» **DATA SHOWN**:
[Start of section]

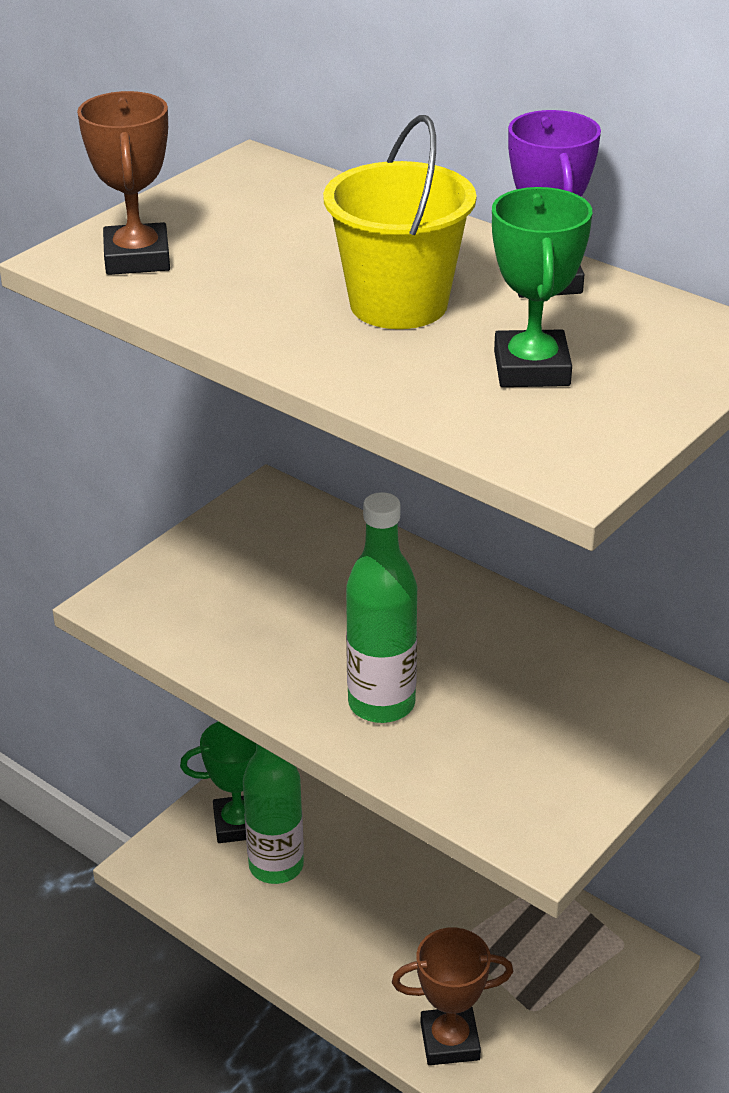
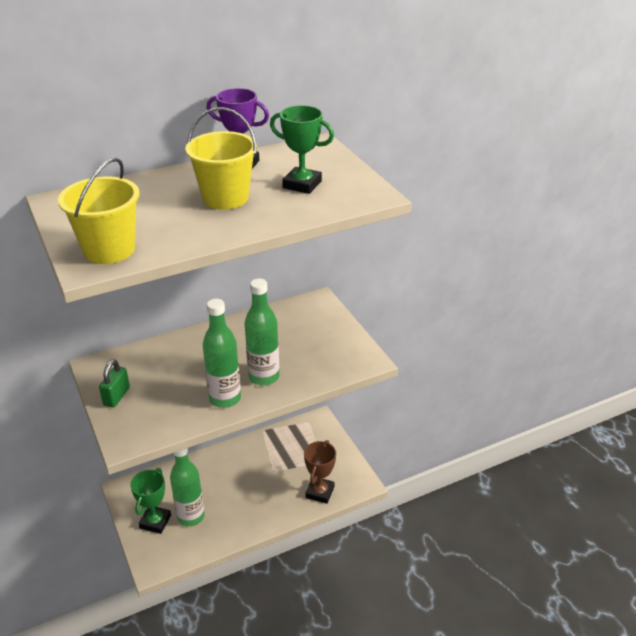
camera: 65 degrees left, 0 degrees up
(137, 258) = (109, 250): brown trophy -> yellow bucket
(213, 550) = (116, 396): none -> green padlock
(288, 676) = (225, 398): none -> green bottle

[End of section]

» **THE TASK**: From the first line of the material to the last, retype everything exactly except the images.

» **PROBLEM SOLUTION**:
camera: 65 degrees left, 0 degrees up
(137, 258) = (109, 250): brown trophy -> yellow bucket
(213, 550) = (116, 396): none -> green padlock
(288, 676) = (225, 398): none -> green bottle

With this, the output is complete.